#### The problem:
Copy out every item below word for word, leaving out the pictures.

#### Source records:

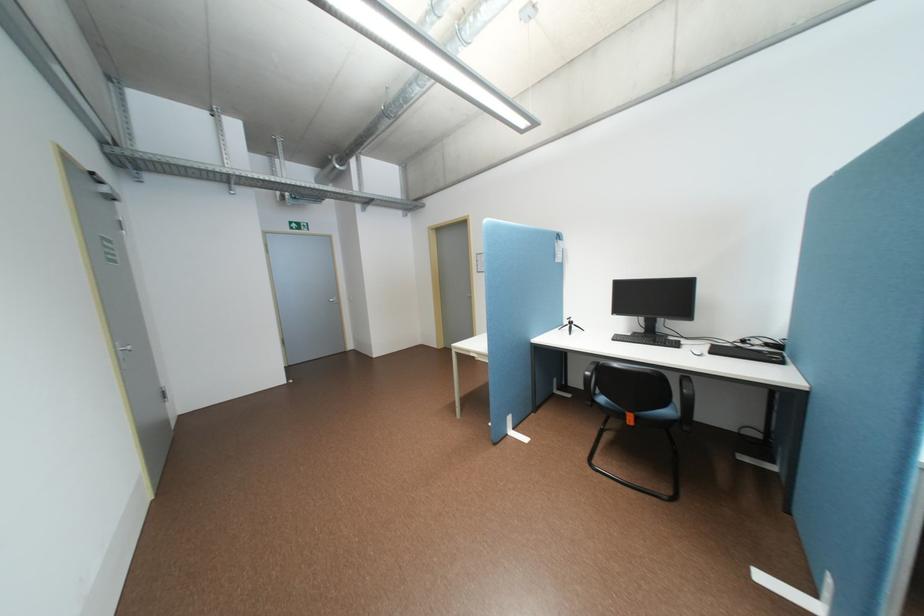
Describe the element at coordinates (687, 390) in the screenshot. I see `a black chair armrest` at that location.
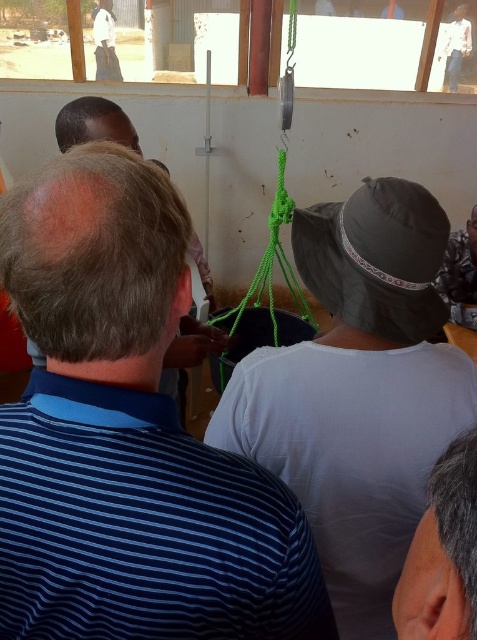
Question: Does white cotton shirt at center have a larger size compared to gray hair at lower right?

Choices:
 (A) yes
 (B) no

Answer: (A)

Question: Does blue striped shirt at center have a larger size compared to white cotton shirt at upper left?

Choices:
 (A) no
 (B) yes

Answer: (B)

Question: Which of the following is the closest to the observer?

Choices:
 (A) (102, 36)
 (B) (121, 200)

Answer: (B)

Question: Which point is farther to the camera?

Choices:
 (A) gray hair at lower right
 (B) white cotton shirt at upper right

Answer: (B)

Question: Does white cotton shirt at center appear over white cotton shirt at upper right?

Choices:
 (A) yes
 (B) no

Answer: (B)

Question: Which of the following is the farthest from the observer?

Choices:
 (A) (435, 604)
 (B) (460, 19)
 (C) (86, 241)

Answer: (B)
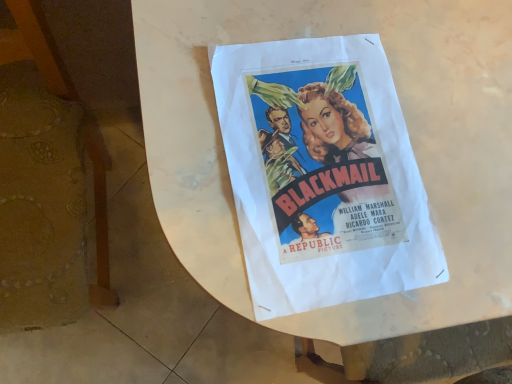
Identify the location of vacant region above matte paper poster at center (from a real-world perspective). (328, 157).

#### Finished task:
Describe the element at coordinates (687, 390) in the screenshot. I see `a black chair armrest` at that location.
Question: Does white cotton shirt at center have a larger size compared to gray hair at lower right?

Choices:
 (A) yes
 (B) no

Answer: (A)

Question: Does blue striped shirt at center have a larger size compared to white cotton shirt at upper left?

Choices:
 (A) no
 (B) yes

Answer: (B)

Question: Which of the following is the closest to the observer?

Choices:
 (A) (102, 36)
 (B) (121, 200)

Answer: (B)

Question: Which point is farther to the camera?

Choices:
 (A) gray hair at lower right
 (B) white cotton shirt at upper right

Answer: (B)

Question: Does white cotton shirt at center appear over white cotton shirt at upper right?

Choices:
 (A) yes
 (B) no

Answer: (B)

Question: Which of the following is the farthest from the observer?

Choices:
 (A) (435, 604)
 (B) (460, 19)
 (C) (86, 241)

Answer: (B)
Identify the location of vacant region above matte paper poster at center (from a real-world perspective). (328, 157).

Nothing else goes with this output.